(Recorded data)
──────────
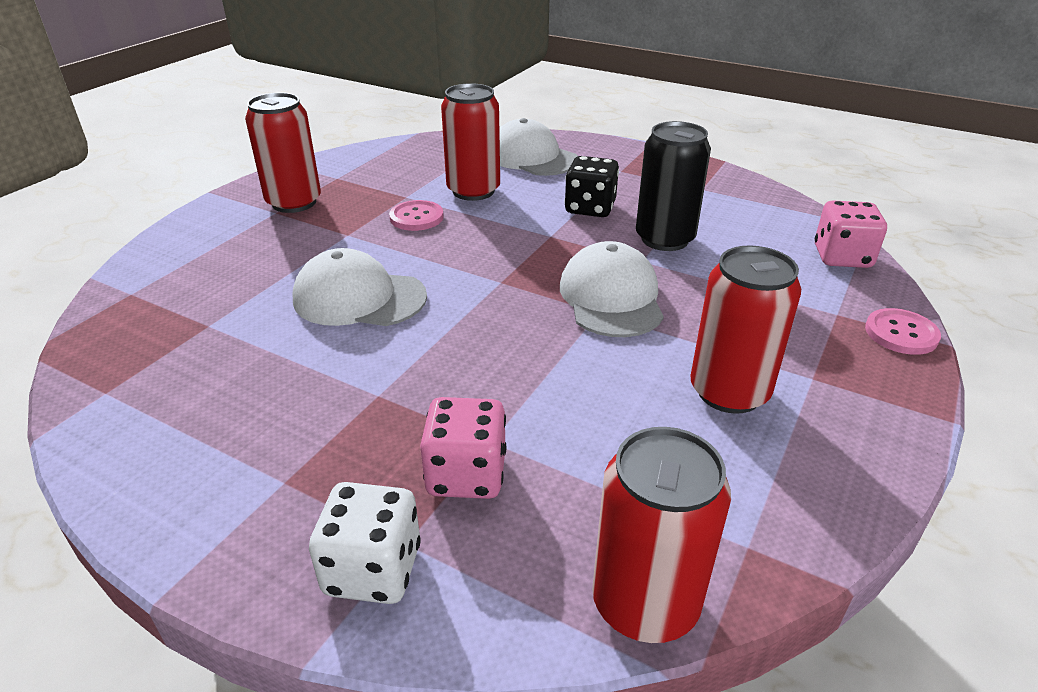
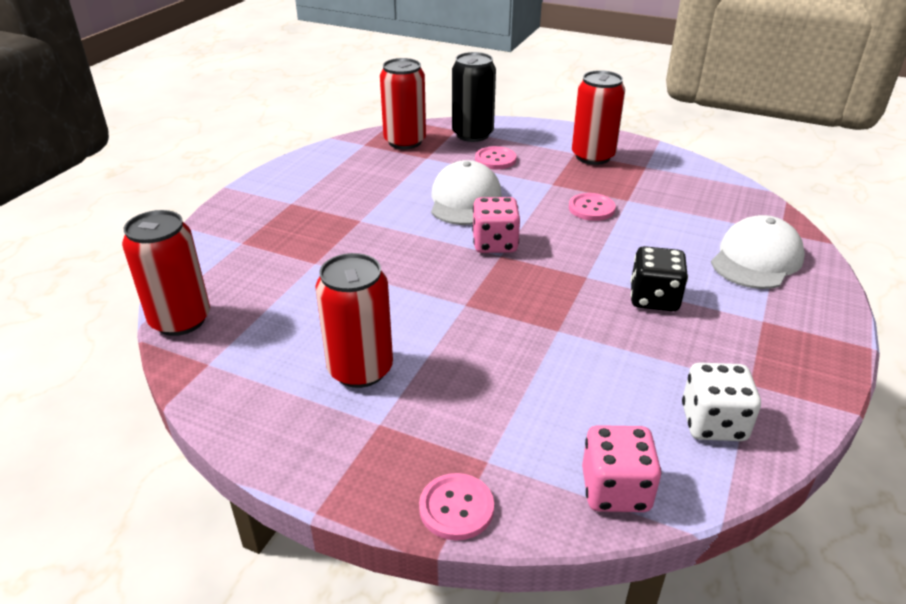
camera: 85 degrees right, 0 degrees up
white dice [309,482,421,604] -> white dice moved to [682,362,761,441]
pink dice [420,397,506,499] -> pink dice moved to [472,197,520,253]
red can [441,83,500,201] -> red can moved to [380,58,426,149]
white cap [560,241,664,337] -> none
black can [636,121,711,251] -> black can moved to [452,52,496,142]
none -> pink button [475,146,517,170]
──────────
§ Task directions
Which lines run from the one containing "red can [441,83,500,201]" to the end of the entries above? Print them exactly, both ends included, and nothing else.

§ Task result
red can [441,83,500,201] -> red can moved to [380,58,426,149]
white cap [560,241,664,337] -> none
black can [636,121,711,251] -> black can moved to [452,52,496,142]
none -> pink button [475,146,517,170]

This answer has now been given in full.